### [Data excerpts]
◆ ◆ ◆ ◆ ◆ ◆ ◆

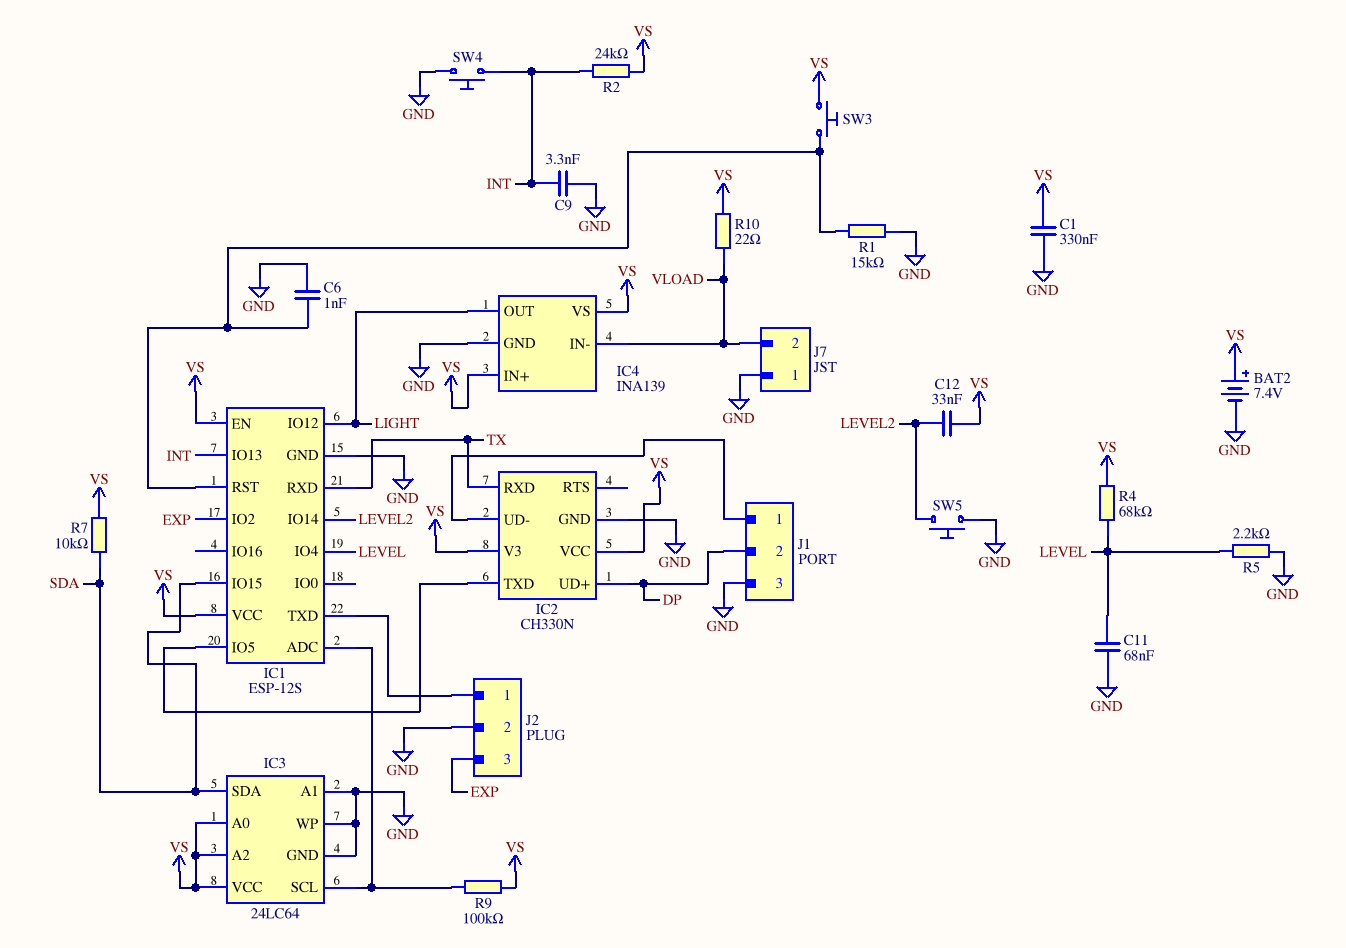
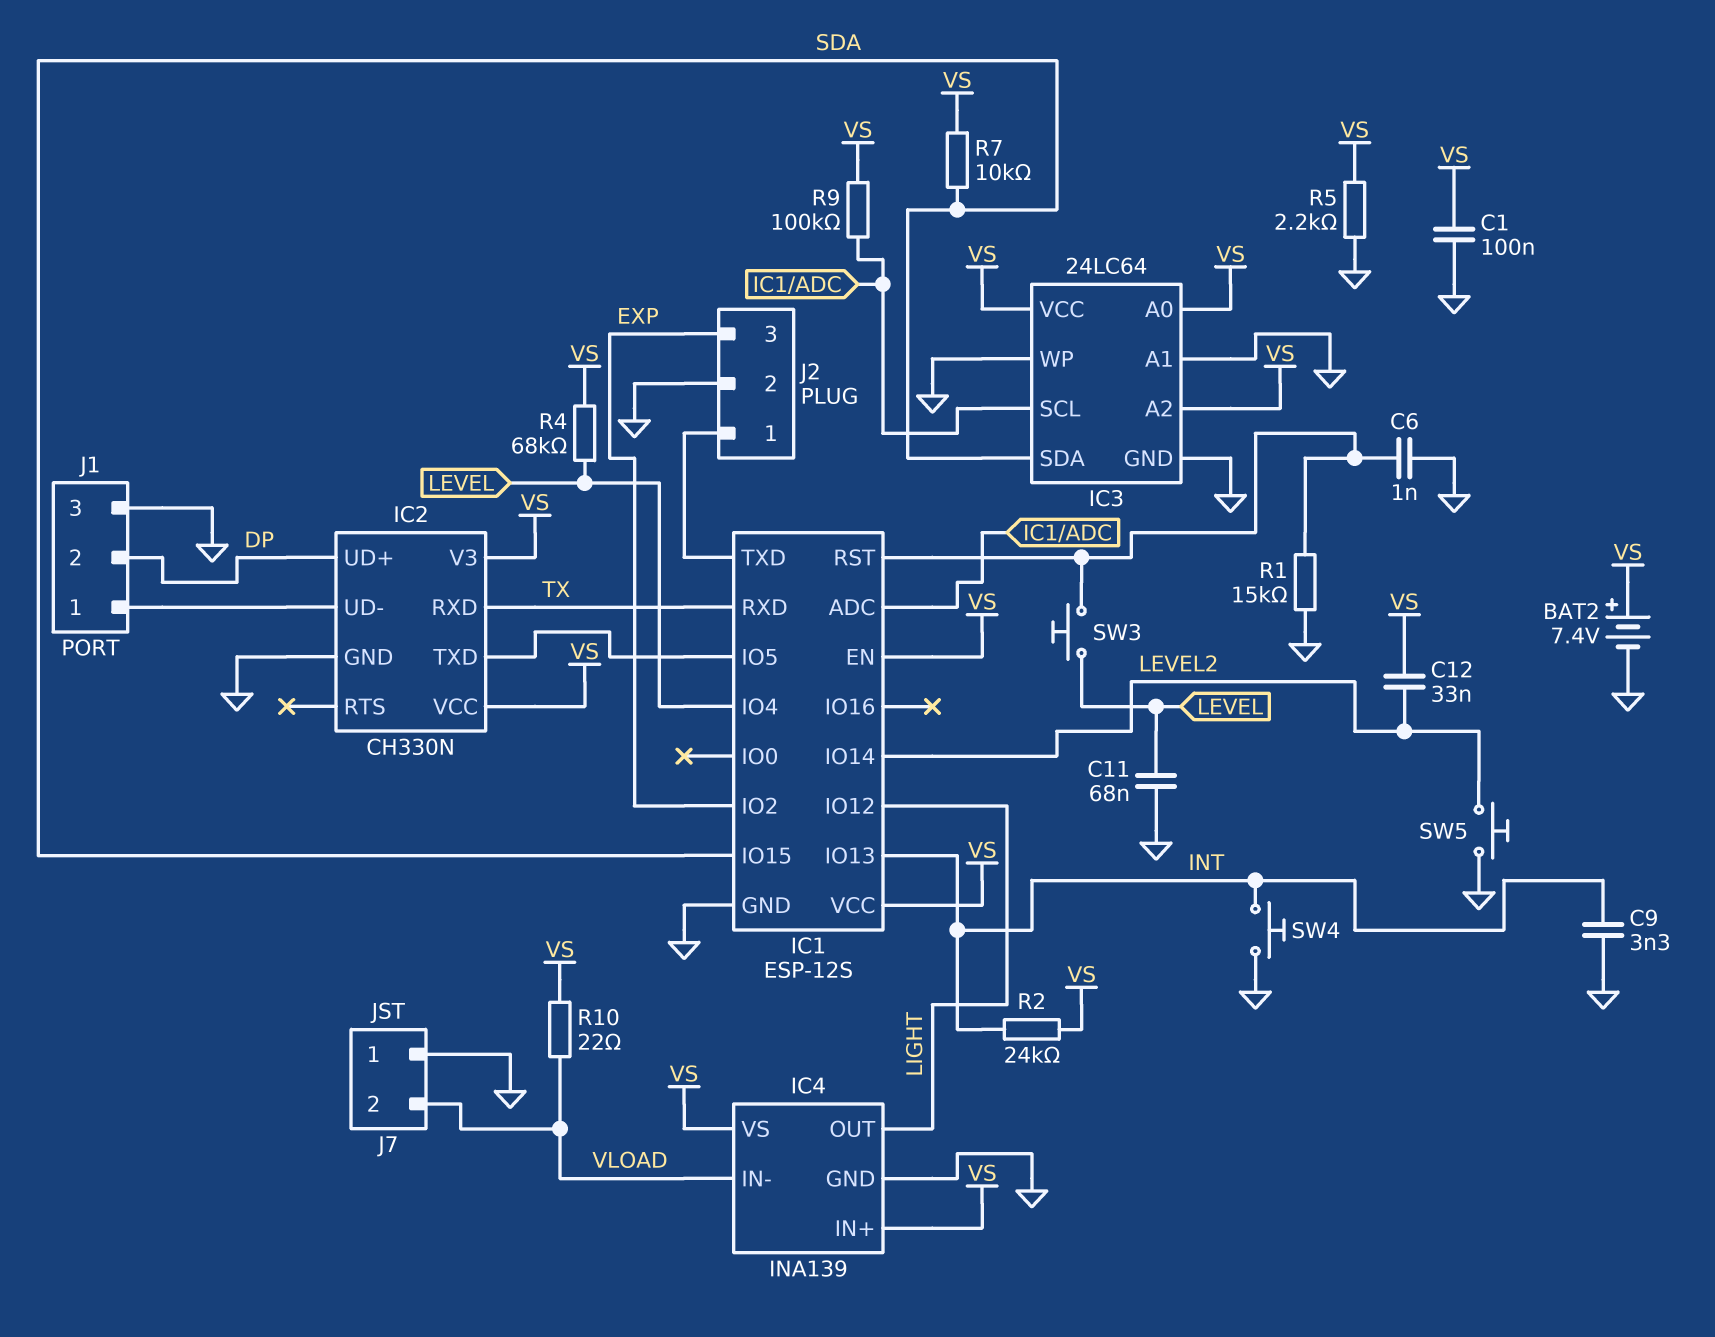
C1: 330nF (GND, VS) -> 100nF (GND, VS)
R5: 2.2k (GND, LEVEL) -> 2.2k (GND, VS)
SW3: button (IC1/RST, VS) -> button (IC1/RST, LEVEL)

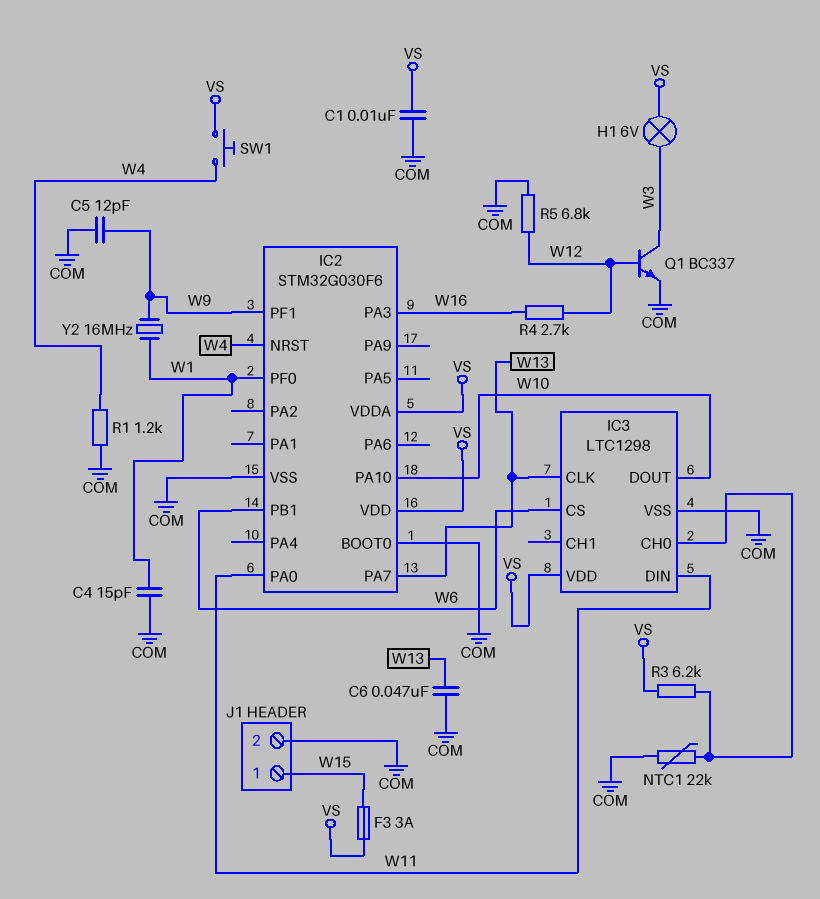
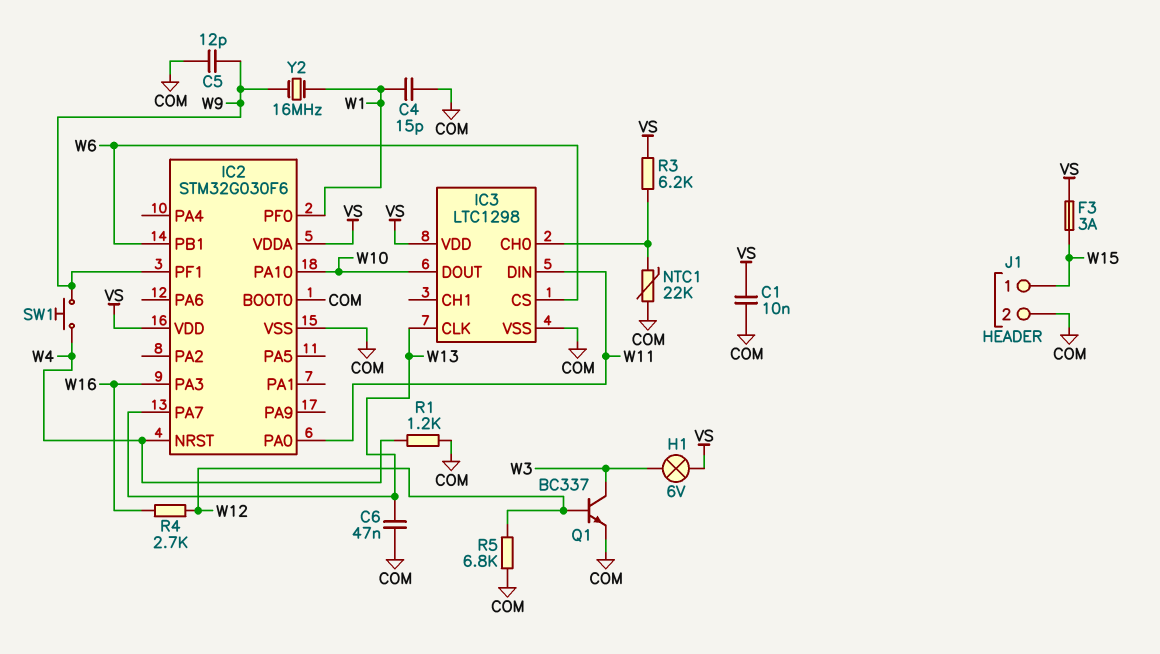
SW1: button (VS, W4) -> button (W4, W9)

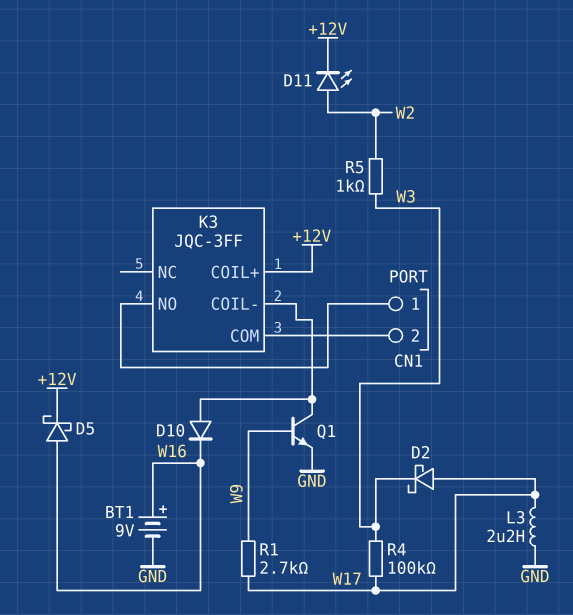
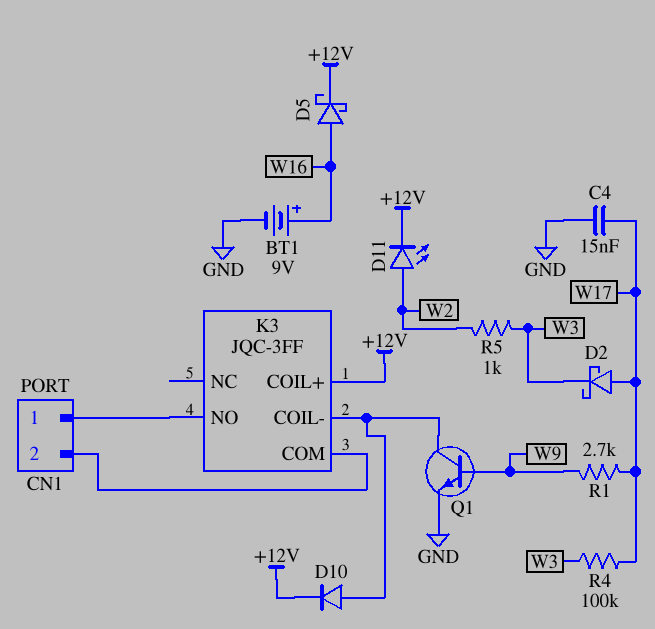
C4: none -> 15nF (GND, W17)
D10: diode (A K3/COIL-, K W16) -> diode (A K3/COIL-, K +12V)
L3: 2.2uH (GND, W17) -> none

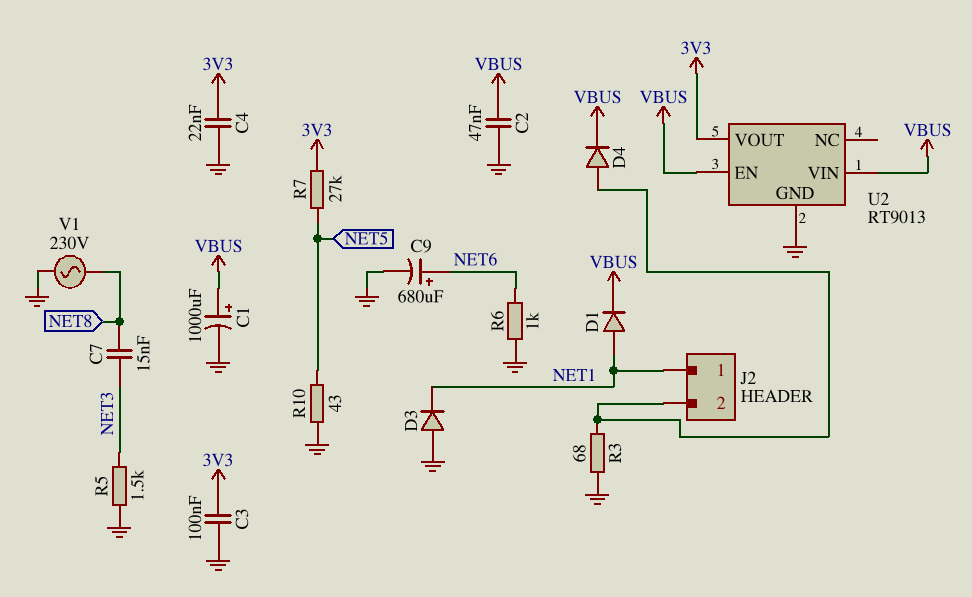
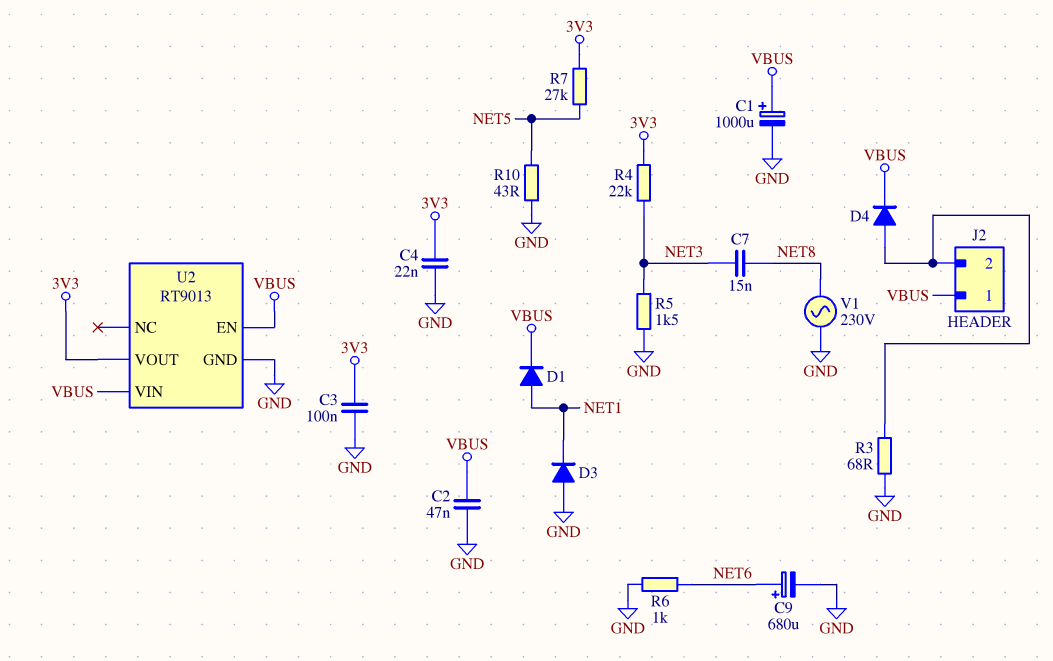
J2 pin 1: NET1 -> VBUS
R4: none -> 22k (3V3, NET3)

◆ ◆ ◆ ◆ ◆ ◆ ◆

### [WHAT THE TASK REQUIRES]
Repeat all the data as it stands, dropping any images it holds.

### [TASK SOLUTION]
C1: 330nF (GND, VS) -> 100nF (GND, VS)
R5: 2.2k (GND, LEVEL) -> 2.2k (GND, VS)
SW3: button (IC1/RST, VS) -> button (IC1/RST, LEVEL)

SW1: button (VS, W4) -> button (W4, W9)

C4: none -> 15nF (GND, W17)
D10: diode (A K3/COIL-, K W16) -> diode (A K3/COIL-, K +12V)
L3: 2.2uH (GND, W17) -> none

J2 pin 1: NET1 -> VBUS
R4: none -> 22k (3V3, NET3)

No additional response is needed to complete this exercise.